* **Dataset section**
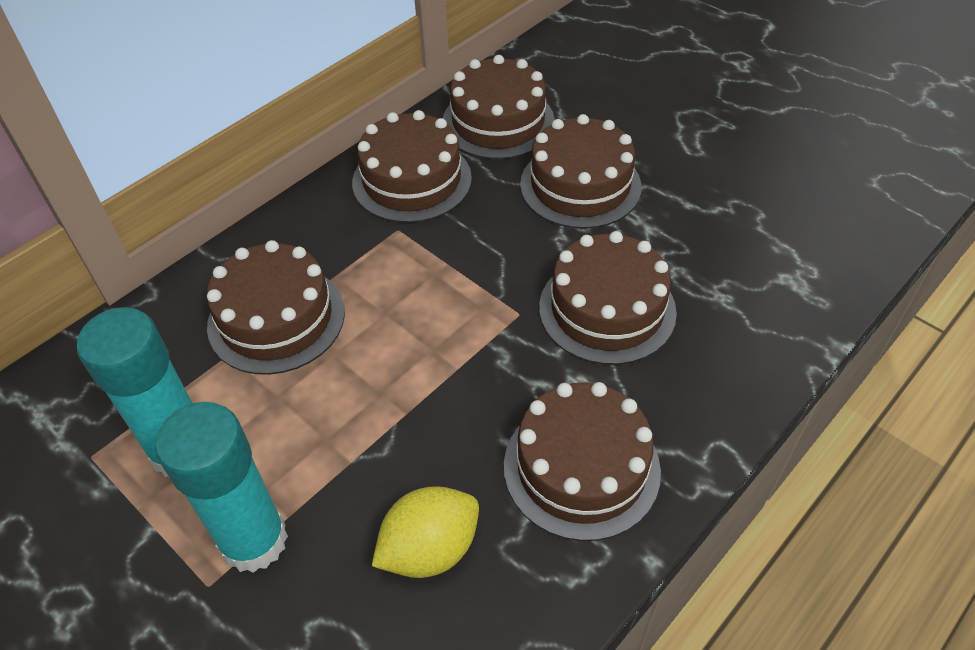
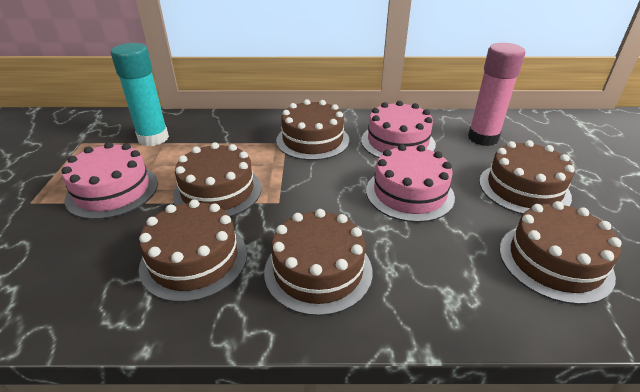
pink cake: 0 -> 3
pink glue stick: 0 -> 1
turquoise glue stick: 2 -> 1
yellow lemon: 1 -> 0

* **Directions**
Check each line above for "stick" and return the ones that have it.

* **Answer to this task**
pink glue stick: 0 -> 1
turquoise glue stick: 2 -> 1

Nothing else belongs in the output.